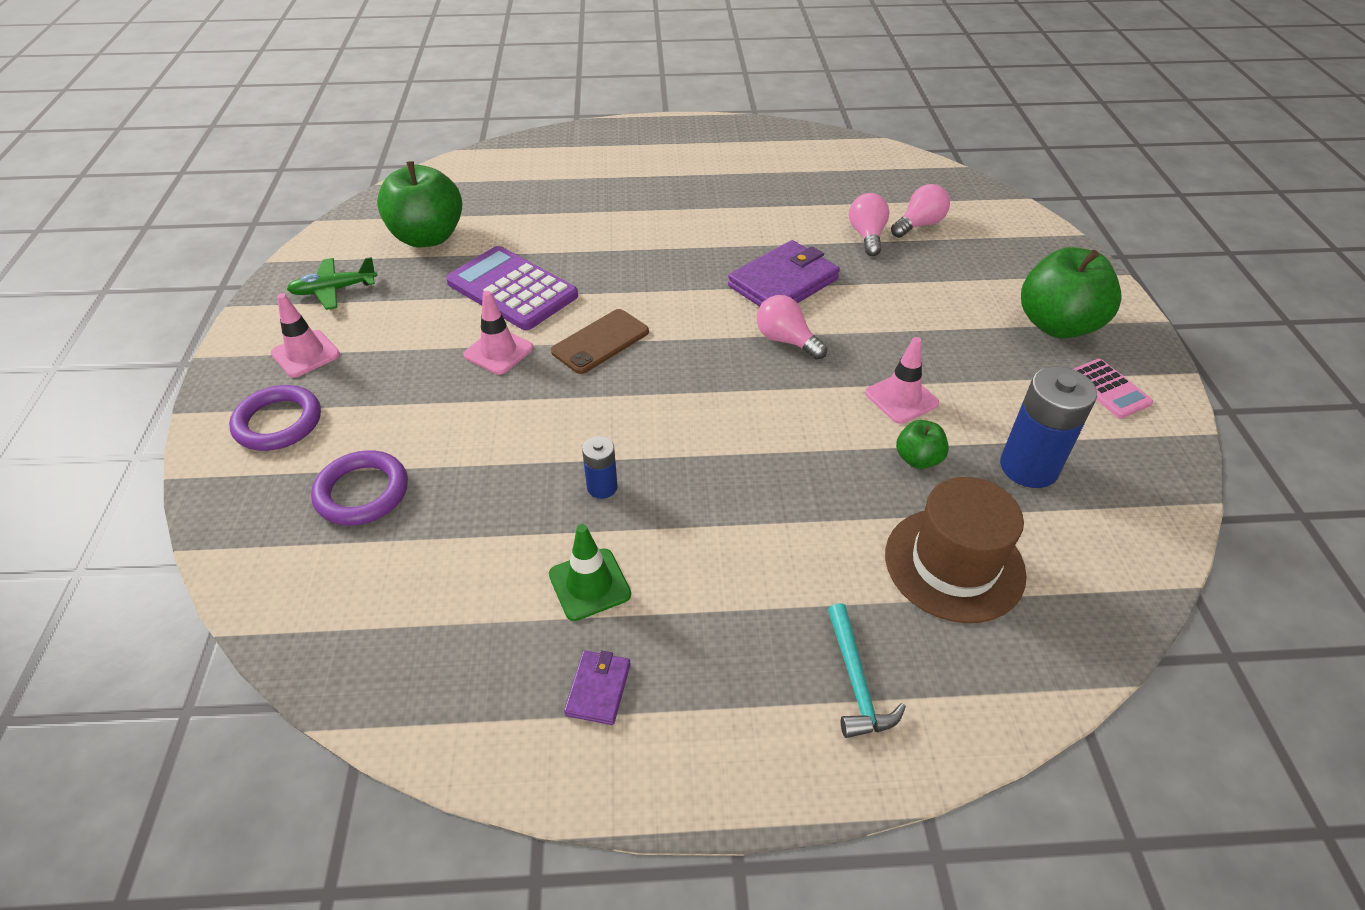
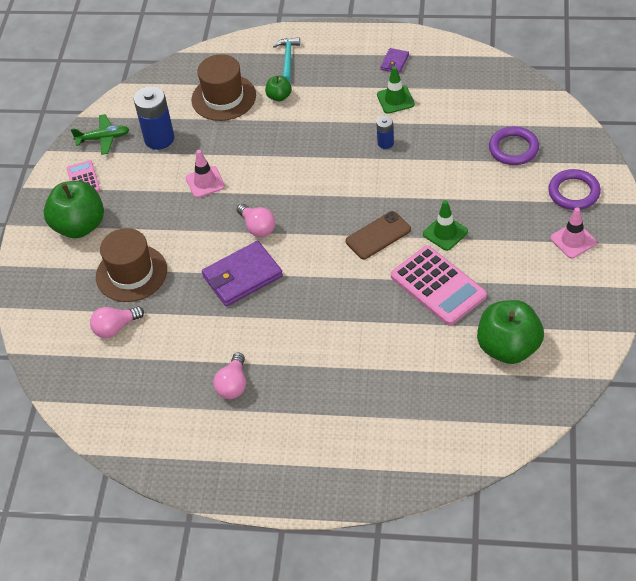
camera: 165 degrees left, 5 degrees up
(334, 290) = (570, 296): green plane -> green plane (103, 138)
(498, 351) = (445, 233): pink traffic cone -> green traffic cone
(512, 289) = (438, 286): purple calculator -> pink calculator
(867, 236) = (161, 319): pink light bulb -> pink light bulb (233, 385)
(918, 459) = (214, 147): green apple -> green apple (279, 96)
(938, 276) = (131, 273): none -> brown hat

##############################

▸ Goal of the exercise: Reproduce the material exactly; keep pictures out.

▸ Response to this exercise:
camera: 165 degrees left, 5 degrees up
(334, 290) = (570, 296): green plane -> green plane (103, 138)
(498, 351) = (445, 233): pink traffic cone -> green traffic cone
(512, 289) = (438, 286): purple calculator -> pink calculator
(867, 236) = (161, 319): pink light bulb -> pink light bulb (233, 385)
(918, 459) = (214, 147): green apple -> green apple (279, 96)
(938, 276) = (131, 273): none -> brown hat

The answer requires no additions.